*Instructions for the task*: The answer should consist of every line in the material below that has the word "left".

*Provided data*:
+ + + + + + +

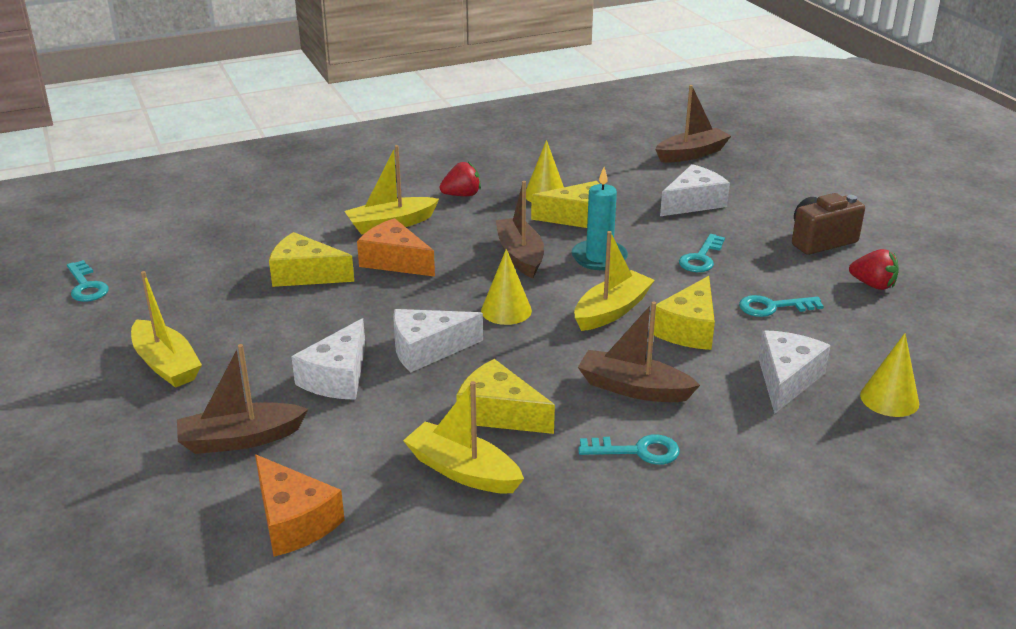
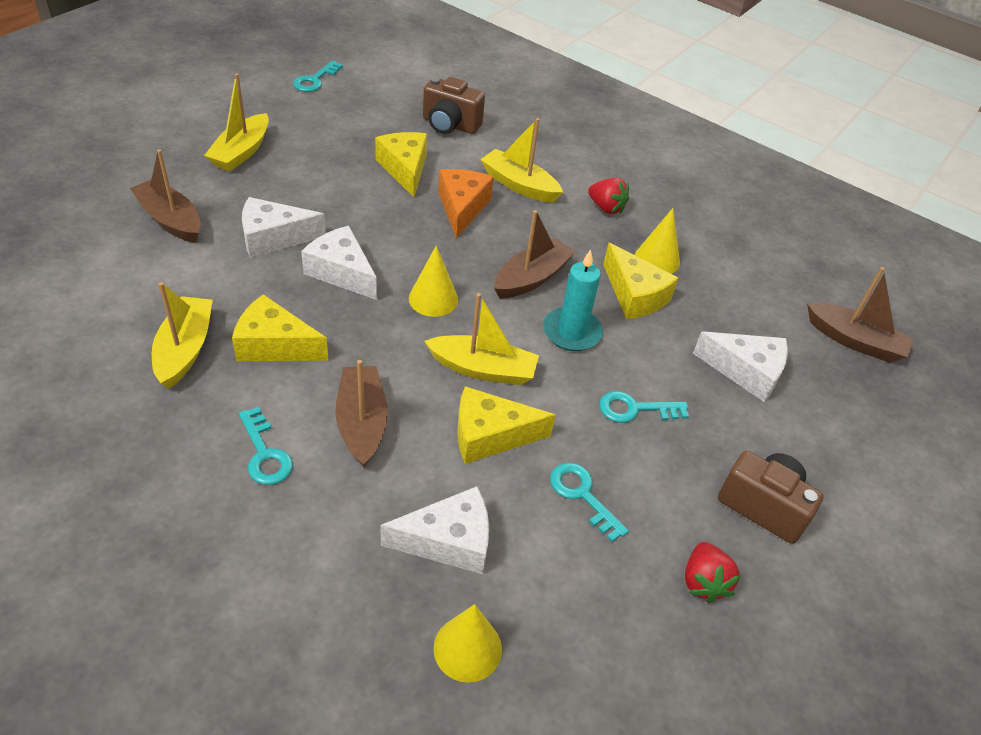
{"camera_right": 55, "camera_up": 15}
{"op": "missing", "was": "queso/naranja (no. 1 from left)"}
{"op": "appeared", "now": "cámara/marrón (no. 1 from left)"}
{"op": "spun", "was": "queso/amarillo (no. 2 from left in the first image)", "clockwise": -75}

+ + + + + + +

*Exercise answer*:
{"op": "missing", "was": "queso/naranja (no. 1 from left)"}
{"op": "appeared", "now": "cámara/marrón (no. 1 from left)"}
{"op": "spun", "was": "queso/amarillo (no. 2 from left in the first image)", "clockwise": -75}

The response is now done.